Could you copy every record exactly, leaving the pictures behind?

Object state comparisons:
——————————

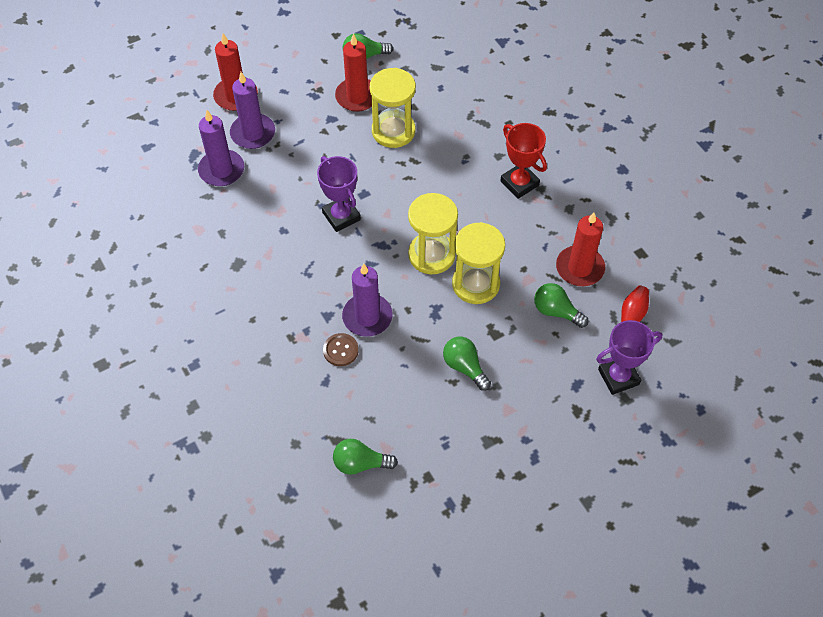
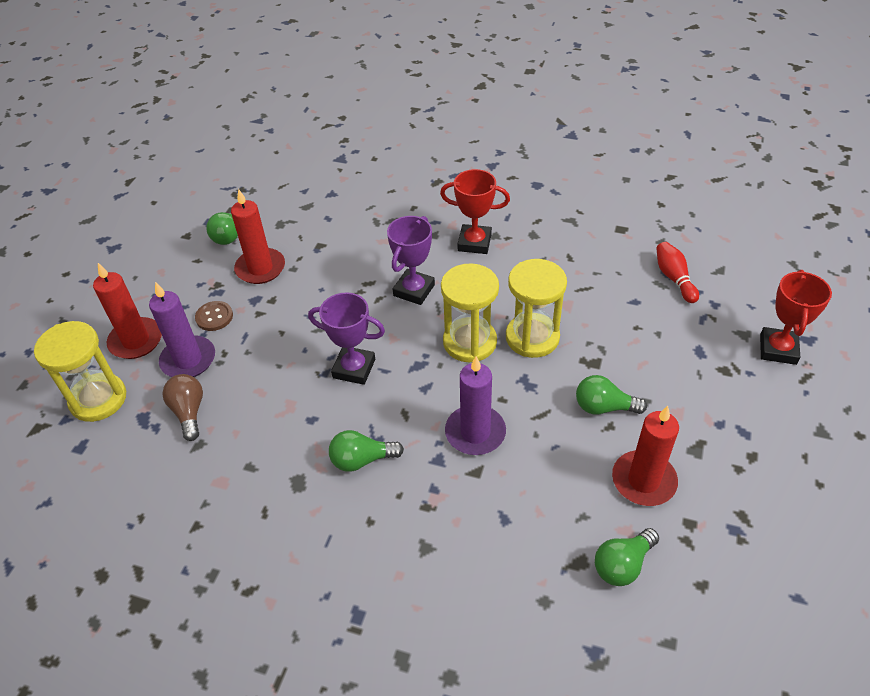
camera: 40 degrees left, 10 degrees down
(221, 170) = (189, 412): purple candle -> brown light bulb
(340, 350) = (485, 480): brown button -> brown button (214, 317)
(393, 131) = (324, 273): yellow hourglass -> yellow hourglass (98, 399)
(556, 311) = (617, 311): green light bulb -> green light bulb (362, 460)
(579, 268) = (593, 269): red candle -> red candle (643, 480)
(618, 377) = (719, 322): purple trophy -> purple trophy (414, 290)
(634, 428) = (778, 349): none -> red trophy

——————————

WRITTEN REPLY -
camera: 40 degrees left, 10 degrees down
(221, 170) = (189, 412): purple candle -> brown light bulb
(340, 350) = (485, 480): brown button -> brown button (214, 317)
(393, 131) = (324, 273): yellow hourglass -> yellow hourglass (98, 399)
(556, 311) = (617, 311): green light bulb -> green light bulb (362, 460)
(579, 268) = (593, 269): red candle -> red candle (643, 480)
(618, 377) = (719, 322): purple trophy -> purple trophy (414, 290)
(634, 428) = (778, 349): none -> red trophy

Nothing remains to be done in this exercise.